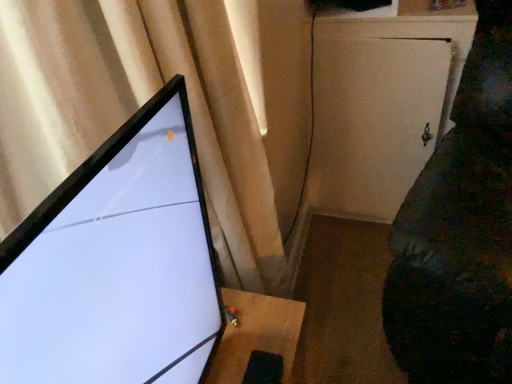
Question: Does velvet dark green couch at right have a smaller size compared to matte black monitor at left?

Choices:
 (A) yes
 (B) no

Answer: (B)

Question: From the image's perspective, does velvet dark green couch at right appear higher than matte black monitor at left?

Choices:
 (A) no
 (B) yes

Answer: (B)

Question: From the image's perspective, is velvet dark green couch at right beneath matte black monitor at left?

Choices:
 (A) no
 (B) yes

Answer: (A)

Question: From a real-world perspective, is velvet dark green couch at right on top of matte black monitor at left?

Choices:
 (A) yes
 (B) no

Answer: (B)

Question: Would you say matte black monitor at left is part of velvet dark green couch at right's contents?

Choices:
 (A) yes
 (B) no

Answer: (B)

Question: In the image, is matte beige curtain at upper left positioned in front of or behind white matte cabinet at right?

Choices:
 (A) behind
 (B) front

Answer: (B)

Question: In the image, is matte beige curtain at upper left on the left side or the right side of white matte cabinet at right?

Choices:
 (A) left
 (B) right

Answer: (A)

Question: Is point (39, 165) closer or farther from the camera than point (391, 109)?

Choices:
 (A) farther
 (B) closer

Answer: (B)

Question: From their relative heights in the image, would you say matte beige curtain at upper left is taller or shorter than white matte cabinet at right?

Choices:
 (A) tall
 (B) short

Answer: (A)

Question: Is matte black monitor at left taller or shorter than matte beige curtain at upper left?

Choices:
 (A) short
 (B) tall

Answer: (A)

□ □ □ □ □ □ □

# [Exercise brief]
List every line in the entries above that contains the string "closer".

# [Result]
Question: Is point (39, 165) closer or farther from the camera than point (391, 109)?
 (B) closer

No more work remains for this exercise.